» Task to complete:
Quote, exactly, the line holding "black spoon: 0 -> 1" and all lines after it to the end of the records below. Exclude pictures.

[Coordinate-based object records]
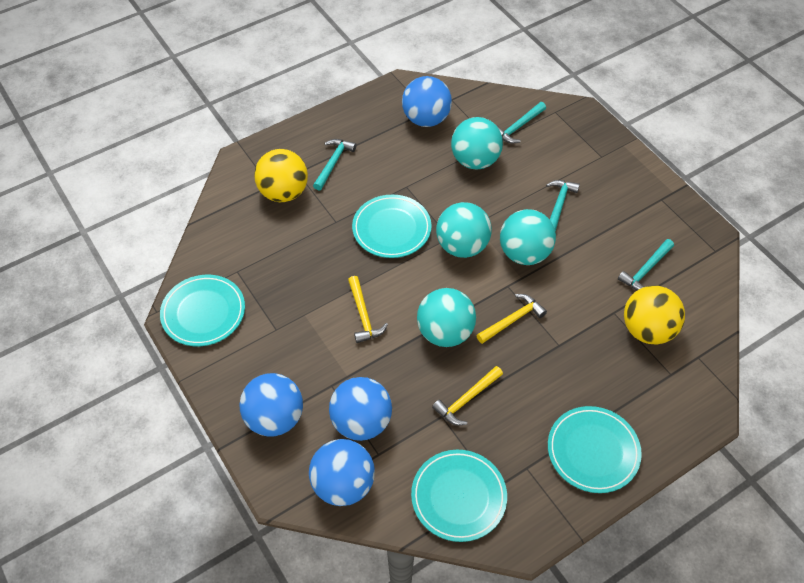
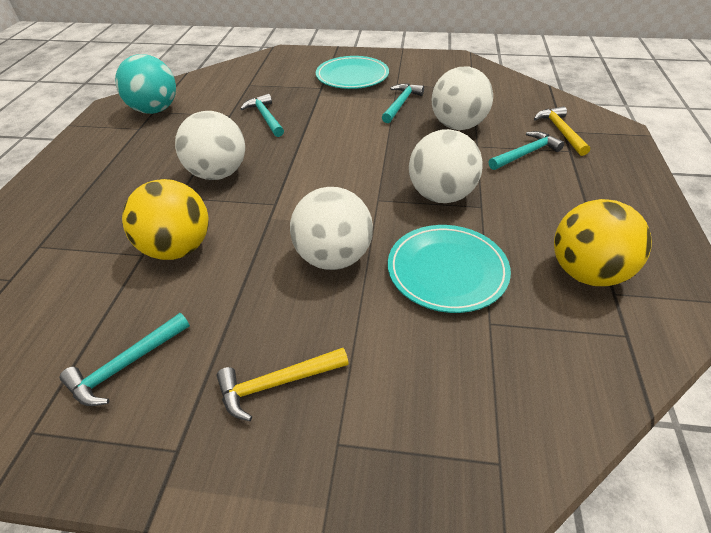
blue ball: 4 -> 0
turquoise ball: 4 -> 1
turquoise plate: 4 -> 2
white ball: 0 -> 4
yellow hammer: 3 -> 2

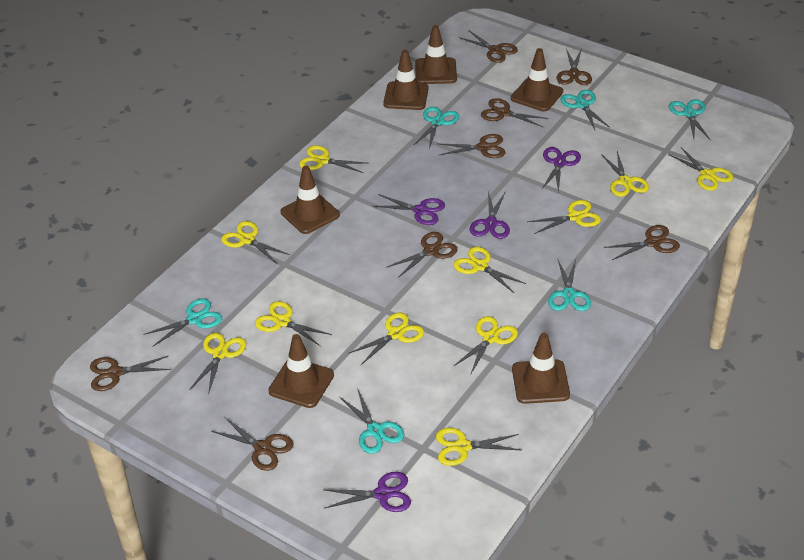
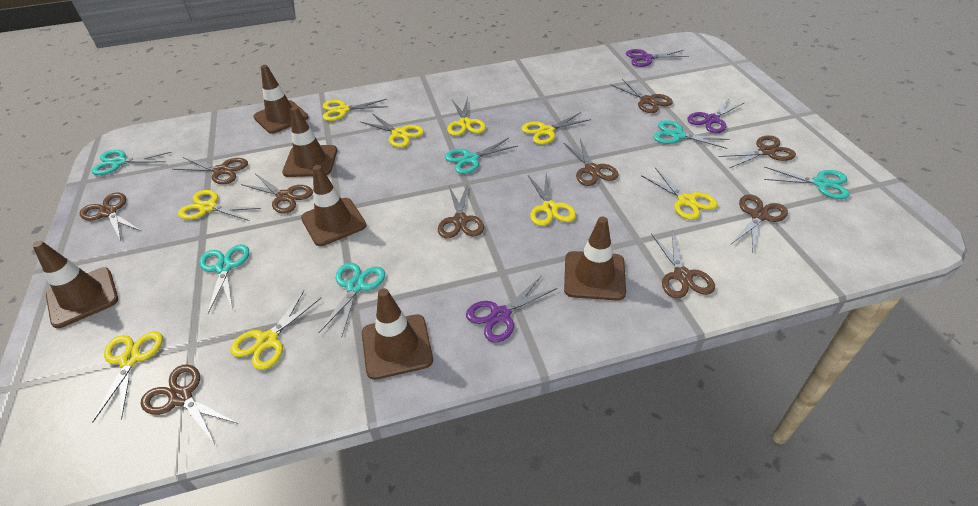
brown scissors: 8 -> 10
purple scissors: 4 -> 3
yellow scissors: 11 -> 9

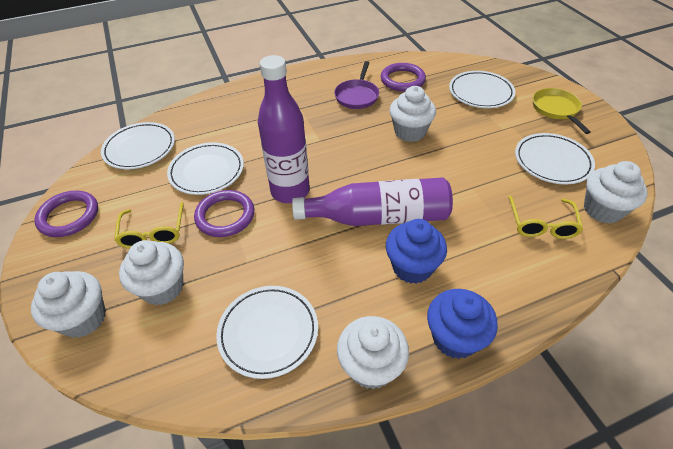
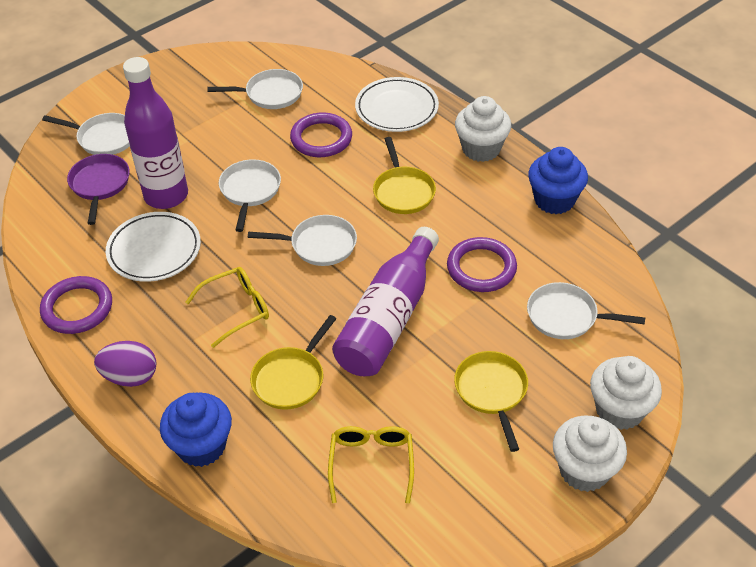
purple egg: 0 -> 1
white cupcake: 5 -> 3
white pan: 0 -> 5
white plate: 5 -> 2
yellow pan: 1 -> 3

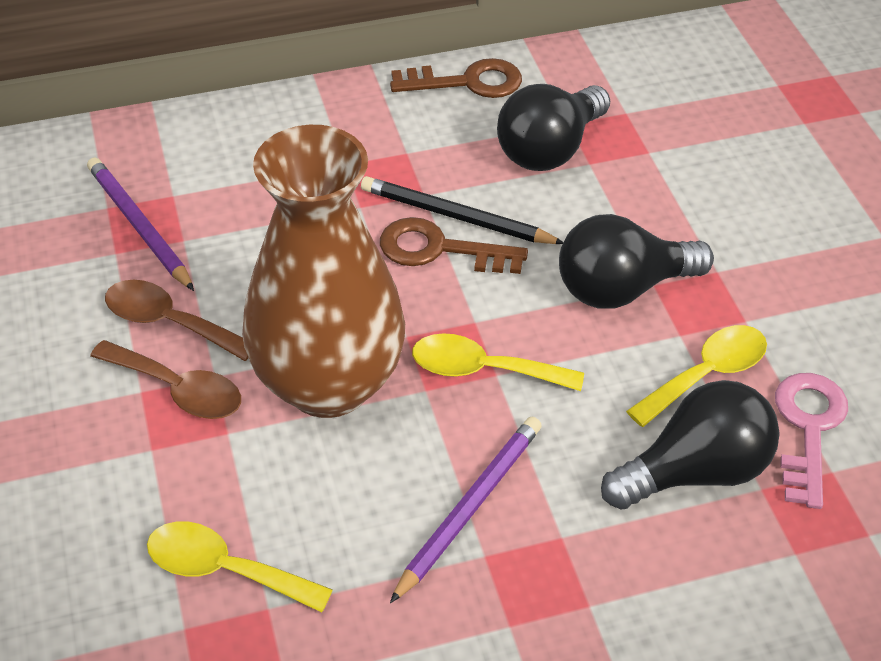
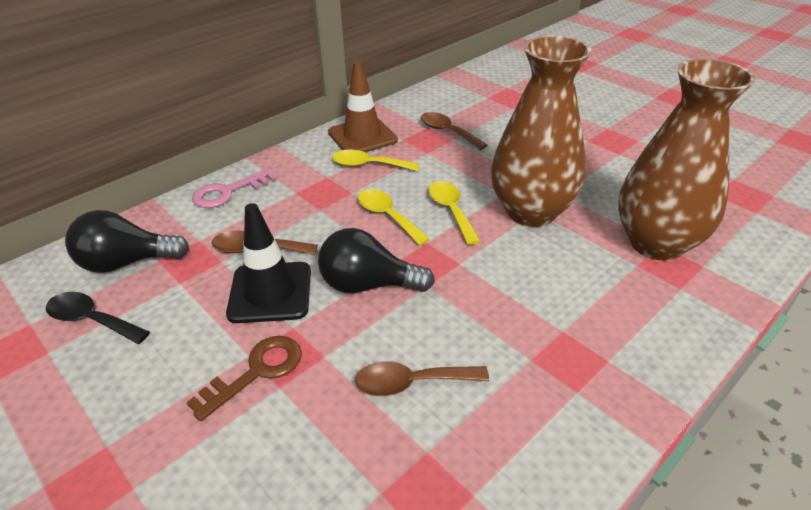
black light bulb: 3 -> 2
black pencil: 1 -> 0
black spoon: 0 -> 1
black traffic cone: 0 -> 1
brown key: 2 -> 1
brown spoon: 2 -> 3
brown traffic cone: 0 -> 1
brown vase: 1 -> 2
purple pencil: 2 -> 0

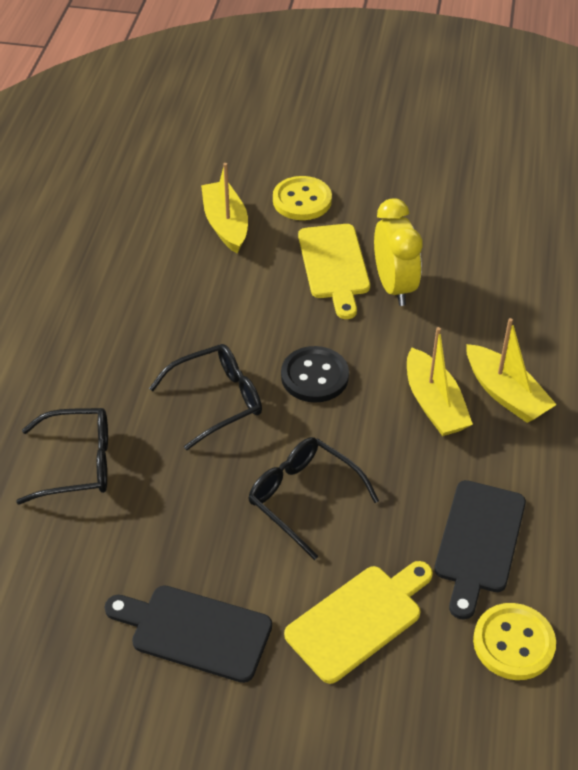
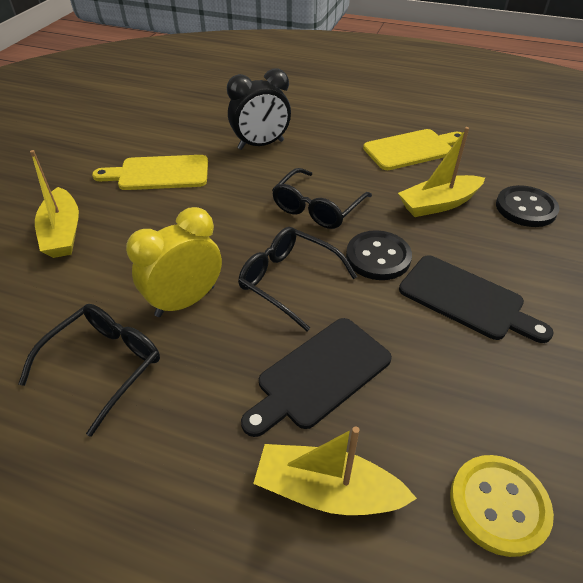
black button: 1 -> 2
black clock: 0 -> 1
yellow button: 2 -> 1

» Solution to this exercise:
black spoon: 0 -> 1
black traffic cone: 0 -> 1
brown key: 2 -> 1
brown spoon: 2 -> 3
brown traffic cone: 0 -> 1
brown vase: 1 -> 2
purple pencil: 2 -> 0

black button: 1 -> 2
black clock: 0 -> 1
yellow button: 2 -> 1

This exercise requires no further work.